### What the exercise asks
Everything from the first line of the records below through the line containing "none -> cyan plate G7:H7 level 1" is to be retyped exactly; leave out the rest.

── Data to examine ──

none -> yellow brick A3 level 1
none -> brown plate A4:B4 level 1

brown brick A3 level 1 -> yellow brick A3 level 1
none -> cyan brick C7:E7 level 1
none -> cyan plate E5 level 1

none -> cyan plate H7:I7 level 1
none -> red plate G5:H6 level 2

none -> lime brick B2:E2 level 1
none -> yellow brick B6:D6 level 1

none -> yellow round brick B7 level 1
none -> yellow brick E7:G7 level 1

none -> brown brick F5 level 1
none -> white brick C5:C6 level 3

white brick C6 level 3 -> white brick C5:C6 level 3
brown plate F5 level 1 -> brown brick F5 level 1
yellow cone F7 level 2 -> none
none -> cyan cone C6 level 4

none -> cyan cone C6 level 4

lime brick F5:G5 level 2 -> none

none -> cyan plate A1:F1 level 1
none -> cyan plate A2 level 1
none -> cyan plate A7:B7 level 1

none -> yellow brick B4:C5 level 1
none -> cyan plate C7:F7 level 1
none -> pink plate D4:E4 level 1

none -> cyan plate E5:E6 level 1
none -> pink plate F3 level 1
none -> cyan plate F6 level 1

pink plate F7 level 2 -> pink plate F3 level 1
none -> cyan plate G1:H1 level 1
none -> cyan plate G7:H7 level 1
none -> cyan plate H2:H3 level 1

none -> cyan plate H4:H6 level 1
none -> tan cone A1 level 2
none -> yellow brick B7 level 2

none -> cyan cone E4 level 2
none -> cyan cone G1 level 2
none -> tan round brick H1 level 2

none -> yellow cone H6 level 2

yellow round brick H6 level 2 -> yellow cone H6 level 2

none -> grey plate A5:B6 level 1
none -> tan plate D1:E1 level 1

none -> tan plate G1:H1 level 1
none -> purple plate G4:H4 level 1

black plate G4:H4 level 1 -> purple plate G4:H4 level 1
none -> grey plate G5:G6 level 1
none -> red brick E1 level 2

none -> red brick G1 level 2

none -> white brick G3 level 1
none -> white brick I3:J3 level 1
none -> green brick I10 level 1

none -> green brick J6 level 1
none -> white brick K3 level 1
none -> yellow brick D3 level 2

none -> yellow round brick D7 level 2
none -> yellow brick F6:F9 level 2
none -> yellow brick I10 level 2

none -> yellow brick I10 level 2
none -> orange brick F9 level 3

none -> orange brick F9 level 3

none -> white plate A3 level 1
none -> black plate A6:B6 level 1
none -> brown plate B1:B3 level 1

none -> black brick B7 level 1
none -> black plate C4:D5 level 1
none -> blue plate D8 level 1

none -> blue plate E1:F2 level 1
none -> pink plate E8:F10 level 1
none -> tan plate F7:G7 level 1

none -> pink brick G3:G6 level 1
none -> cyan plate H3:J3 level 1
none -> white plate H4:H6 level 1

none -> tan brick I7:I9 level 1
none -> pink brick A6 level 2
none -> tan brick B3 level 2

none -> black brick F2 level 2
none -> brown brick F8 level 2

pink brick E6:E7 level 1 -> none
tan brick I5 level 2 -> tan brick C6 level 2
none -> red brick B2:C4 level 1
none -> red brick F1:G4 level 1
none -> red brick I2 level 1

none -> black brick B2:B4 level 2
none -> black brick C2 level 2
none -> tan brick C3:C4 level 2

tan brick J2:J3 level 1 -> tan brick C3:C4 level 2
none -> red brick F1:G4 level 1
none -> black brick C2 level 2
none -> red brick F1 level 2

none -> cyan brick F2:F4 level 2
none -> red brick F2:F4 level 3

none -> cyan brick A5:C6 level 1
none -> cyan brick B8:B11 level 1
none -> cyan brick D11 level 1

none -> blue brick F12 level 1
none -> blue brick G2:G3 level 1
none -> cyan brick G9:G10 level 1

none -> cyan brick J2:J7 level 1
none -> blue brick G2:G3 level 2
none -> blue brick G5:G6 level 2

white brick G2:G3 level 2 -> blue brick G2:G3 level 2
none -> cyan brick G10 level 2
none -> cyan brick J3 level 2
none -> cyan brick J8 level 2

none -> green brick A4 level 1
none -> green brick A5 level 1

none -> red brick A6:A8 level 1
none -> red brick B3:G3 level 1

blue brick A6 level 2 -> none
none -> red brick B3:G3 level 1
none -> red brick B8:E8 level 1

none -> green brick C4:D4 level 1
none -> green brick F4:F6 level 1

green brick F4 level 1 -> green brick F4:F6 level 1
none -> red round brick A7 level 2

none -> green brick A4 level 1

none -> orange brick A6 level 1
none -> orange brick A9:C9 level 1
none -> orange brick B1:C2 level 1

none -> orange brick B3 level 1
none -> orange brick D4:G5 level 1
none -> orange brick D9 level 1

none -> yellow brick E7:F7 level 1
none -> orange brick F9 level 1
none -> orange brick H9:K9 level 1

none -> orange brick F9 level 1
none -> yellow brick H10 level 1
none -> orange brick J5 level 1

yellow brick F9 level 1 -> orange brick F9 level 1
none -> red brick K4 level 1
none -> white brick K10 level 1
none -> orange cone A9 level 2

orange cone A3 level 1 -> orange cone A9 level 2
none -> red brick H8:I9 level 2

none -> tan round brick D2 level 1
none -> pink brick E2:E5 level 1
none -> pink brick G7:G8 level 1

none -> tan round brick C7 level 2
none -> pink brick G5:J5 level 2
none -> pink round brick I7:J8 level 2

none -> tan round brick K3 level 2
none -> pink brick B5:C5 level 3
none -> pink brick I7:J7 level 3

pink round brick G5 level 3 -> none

───

### Completed exercise
none -> yellow brick A3 level 1
none -> brown plate A4:B4 level 1

brown brick A3 level 1 -> yellow brick A3 level 1
none -> cyan brick C7:E7 level 1
none -> cyan plate E5 level 1

none -> cyan plate H7:I7 level 1
none -> red plate G5:H6 level 2

none -> lime brick B2:E2 level 1
none -> yellow brick B6:D6 level 1

none -> yellow round brick B7 level 1
none -> yellow brick E7:G7 level 1

none -> brown brick F5 level 1
none -> white brick C5:C6 level 3

white brick C6 level 3 -> white brick C5:C6 level 3
brown plate F5 level 1 -> brown brick F5 level 1
yellow cone F7 level 2 -> none
none -> cyan cone C6 level 4

none -> cyan cone C6 level 4

lime brick F5:G5 level 2 -> none

none -> cyan plate A1:F1 level 1
none -> cyan plate A2 level 1
none -> cyan plate A7:B7 level 1

none -> yellow brick B4:C5 level 1
none -> cyan plate C7:F7 level 1
none -> pink plate D4:E4 level 1

none -> cyan plate E5:E6 level 1
none -> pink plate F3 level 1
none -> cyan plate F6 level 1

pink plate F7 level 2 -> pink plate F3 level 1
none -> cyan plate G1:H1 level 1
none -> cyan plate G7:H7 level 1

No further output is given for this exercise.